* **Assignment**
Below is some data; print it all back exactly.

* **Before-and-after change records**
# # #

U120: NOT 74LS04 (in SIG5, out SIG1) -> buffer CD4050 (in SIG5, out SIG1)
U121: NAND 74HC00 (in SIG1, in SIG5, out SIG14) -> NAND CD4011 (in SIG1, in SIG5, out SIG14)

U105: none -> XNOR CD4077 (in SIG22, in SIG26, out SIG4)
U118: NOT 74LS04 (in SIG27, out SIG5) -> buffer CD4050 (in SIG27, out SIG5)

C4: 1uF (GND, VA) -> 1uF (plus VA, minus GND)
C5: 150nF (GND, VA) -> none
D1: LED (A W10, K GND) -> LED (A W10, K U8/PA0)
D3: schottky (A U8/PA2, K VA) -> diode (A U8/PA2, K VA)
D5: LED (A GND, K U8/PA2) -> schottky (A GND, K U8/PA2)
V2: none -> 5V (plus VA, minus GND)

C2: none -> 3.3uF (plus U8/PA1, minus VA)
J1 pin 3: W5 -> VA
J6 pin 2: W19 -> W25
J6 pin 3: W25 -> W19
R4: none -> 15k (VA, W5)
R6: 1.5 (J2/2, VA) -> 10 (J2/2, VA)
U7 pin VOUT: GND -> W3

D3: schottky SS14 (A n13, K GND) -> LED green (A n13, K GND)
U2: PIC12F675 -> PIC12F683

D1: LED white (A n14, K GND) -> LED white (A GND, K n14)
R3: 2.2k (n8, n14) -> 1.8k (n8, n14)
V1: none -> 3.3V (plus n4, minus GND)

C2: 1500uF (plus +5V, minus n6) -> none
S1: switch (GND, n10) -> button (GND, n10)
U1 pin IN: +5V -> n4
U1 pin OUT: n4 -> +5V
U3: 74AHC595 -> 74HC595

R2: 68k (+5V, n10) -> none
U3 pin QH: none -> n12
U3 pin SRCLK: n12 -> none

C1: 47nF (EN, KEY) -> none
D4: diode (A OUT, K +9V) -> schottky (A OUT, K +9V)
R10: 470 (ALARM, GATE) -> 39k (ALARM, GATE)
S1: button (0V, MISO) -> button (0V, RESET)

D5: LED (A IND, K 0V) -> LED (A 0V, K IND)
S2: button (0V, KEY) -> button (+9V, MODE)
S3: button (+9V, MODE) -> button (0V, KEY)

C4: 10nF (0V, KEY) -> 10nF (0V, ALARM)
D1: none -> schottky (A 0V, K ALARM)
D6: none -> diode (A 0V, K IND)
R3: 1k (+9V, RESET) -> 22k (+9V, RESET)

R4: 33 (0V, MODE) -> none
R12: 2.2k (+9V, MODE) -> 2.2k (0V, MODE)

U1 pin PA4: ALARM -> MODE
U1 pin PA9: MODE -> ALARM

# # #

* **Answer to this exercise**
U120: NOT 74LS04 (in SIG5, out SIG1) -> buffer CD4050 (in SIG5, out SIG1)
U121: NAND 74HC00 (in SIG1, in SIG5, out SIG14) -> NAND CD4011 (in SIG1, in SIG5, out SIG14)

U105: none -> XNOR CD4077 (in SIG22, in SIG26, out SIG4)
U118: NOT 74LS04 (in SIG27, out SIG5) -> buffer CD4050 (in SIG27, out SIG5)

C4: 1uF (GND, VA) -> 1uF (plus VA, minus GND)
C5: 150nF (GND, VA) -> none
D1: LED (A W10, K GND) -> LED (A W10, K U8/PA0)
D3: schottky (A U8/PA2, K VA) -> diode (A U8/PA2, K VA)
D5: LED (A GND, K U8/PA2) -> schottky (A GND, K U8/PA2)
V2: none -> 5V (plus VA, minus GND)

C2: none -> 3.3uF (plus U8/PA1, minus VA)
J1 pin 3: W5 -> VA
J6 pin 2: W19 -> W25
J6 pin 3: W25 -> W19
R4: none -> 15k (VA, W5)
R6: 1.5 (J2/2, VA) -> 10 (J2/2, VA)
U7 pin VOUT: GND -> W3

D3: schottky SS14 (A n13, K GND) -> LED green (A n13, K GND)
U2: PIC12F675 -> PIC12F683

D1: LED white (A n14, K GND) -> LED white (A GND, K n14)
R3: 2.2k (n8, n14) -> 1.8k (n8, n14)
V1: none -> 3.3V (plus n4, minus GND)

C2: 1500uF (plus +5V, minus n6) -> none
S1: switch (GND, n10) -> button (GND, n10)
U1 pin IN: +5V -> n4
U1 pin OUT: n4 -> +5V
U3: 74AHC595 -> 74HC595

R2: 68k (+5V, n10) -> none
U3 pin QH: none -> n12
U3 pin SRCLK: n12 -> none

C1: 47nF (EN, KEY) -> none
D4: diode (A OUT, K +9V) -> schottky (A OUT, K +9V)
R10: 470 (ALARM, GATE) -> 39k (ALARM, GATE)
S1: button (0V, MISO) -> button (0V, RESET)

D5: LED (A IND, K 0V) -> LED (A 0V, K IND)
S2: button (0V, KEY) -> button (+9V, MODE)
S3: button (+9V, MODE) -> button (0V, KEY)

C4: 10nF (0V, KEY) -> 10nF (0V, ALARM)
D1: none -> schottky (A 0V, K ALARM)
D6: none -> diode (A 0V, K IND)
R3: 1k (+9V, RESET) -> 22k (+9V, RESET)

R4: 33 (0V, MODE) -> none
R12: 2.2k (+9V, MODE) -> 2.2k (0V, MODE)

U1 pin PA4: ALARM -> MODE
U1 pin PA9: MODE -> ALARM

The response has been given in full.